___ Dataset content ___

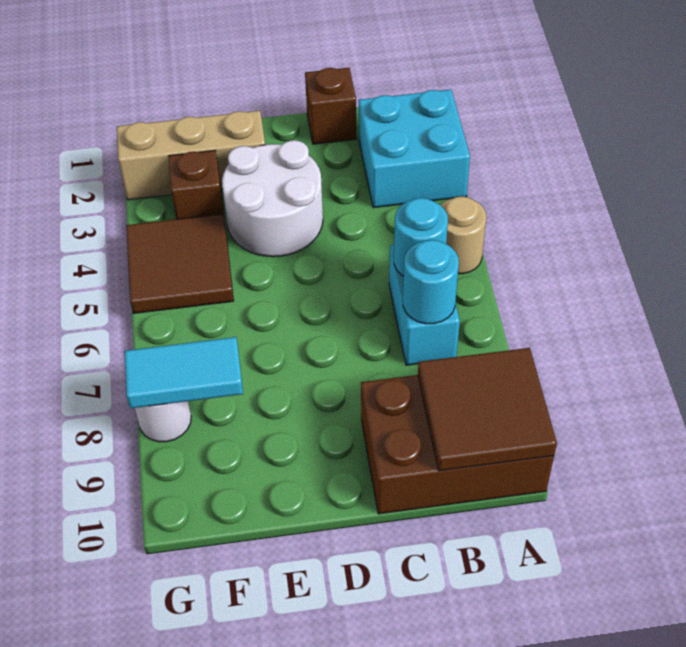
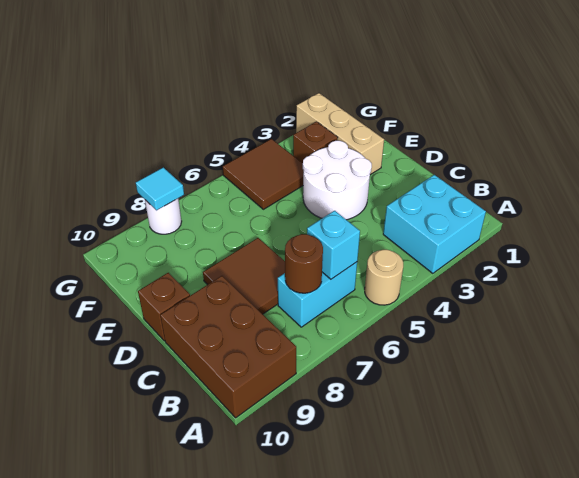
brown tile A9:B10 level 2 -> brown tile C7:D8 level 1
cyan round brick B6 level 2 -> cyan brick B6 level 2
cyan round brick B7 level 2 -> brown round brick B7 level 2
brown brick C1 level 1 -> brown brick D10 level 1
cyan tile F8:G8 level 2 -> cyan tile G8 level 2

___

> **What you will do**
Output only the lines from the line that contains "cyan round brick B6" through the end of the entries, both included, exactly as they appear.

> **Expected answer**
cyan round brick B6 level 2 -> cyan brick B6 level 2
cyan round brick B7 level 2 -> brown round brick B7 level 2
brown brick C1 level 1 -> brown brick D10 level 1
cyan tile F8:G8 level 2 -> cyan tile G8 level 2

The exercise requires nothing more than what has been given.